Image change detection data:
»»

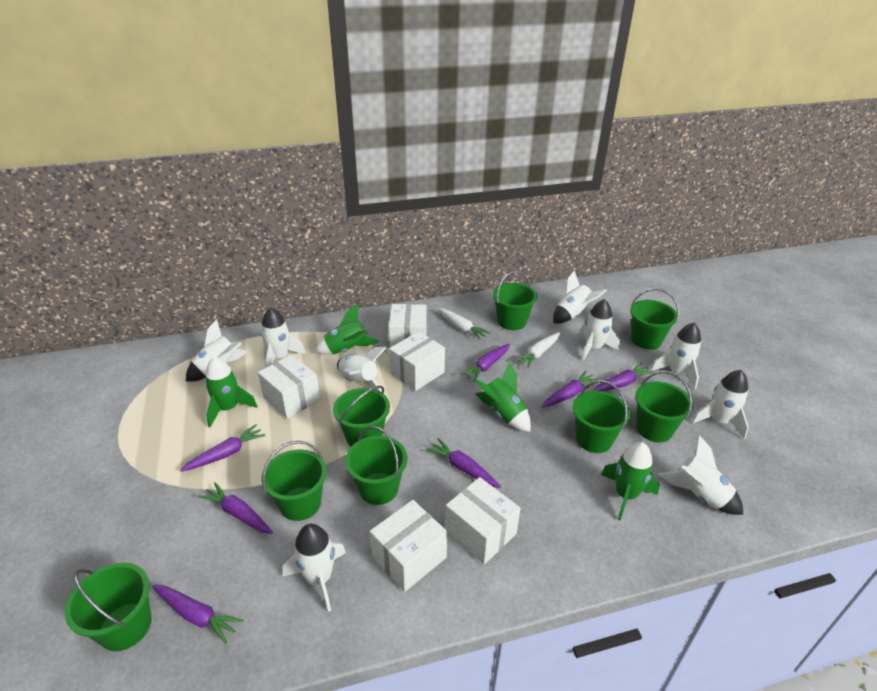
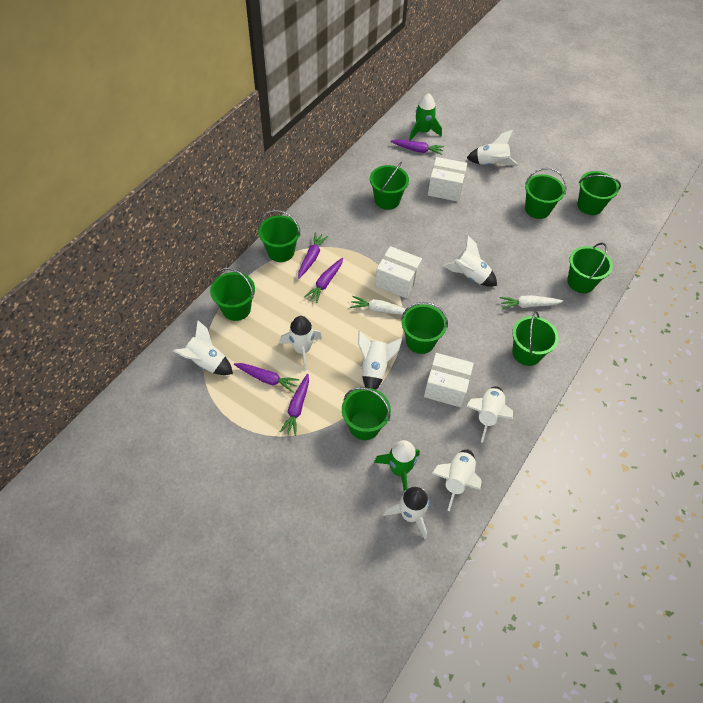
green bucket: 8 -> 9
green rocket: 4 -> 2
purple carrot: 7 -> 5
white box: 5 -> 3
white rocket: 9 -> 8

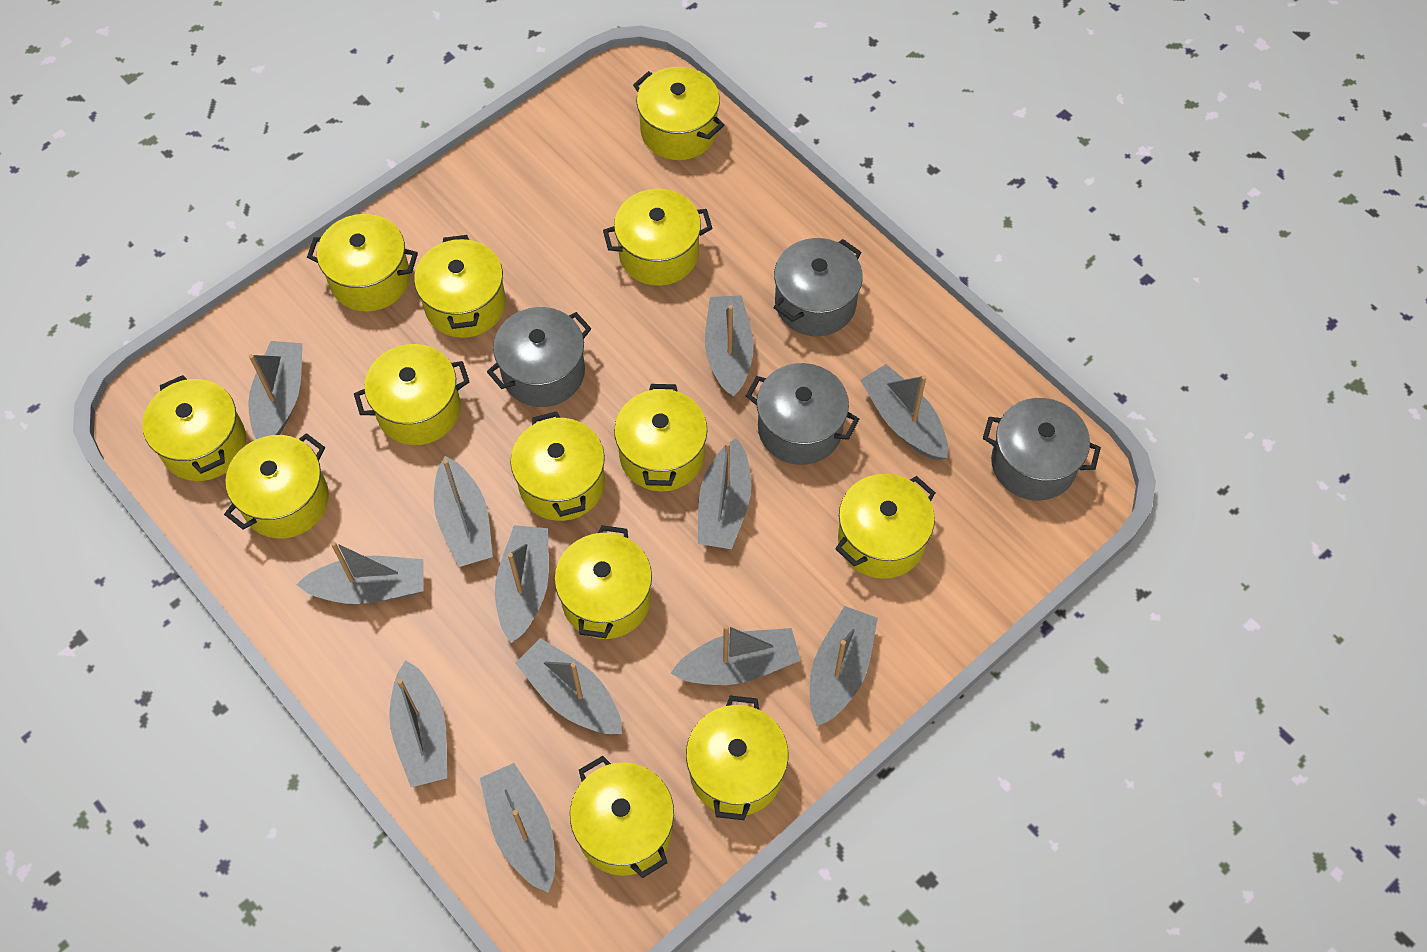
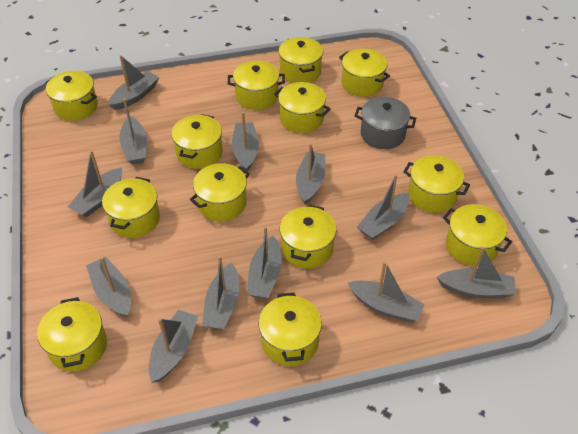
grey pot: 4 -> 1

««

▶ [HOW TO COMPLETE THIS TASK]: Repeat the lines of the records verbatim, starting at the line containing "purple carrot: 7 -> 5" and stopping after the final line. Images stay out.

▶ [ANSWER FOR THIS EXERCISE]:
purple carrot: 7 -> 5
white box: 5 -> 3
white rocket: 9 -> 8

grey pot: 4 -> 1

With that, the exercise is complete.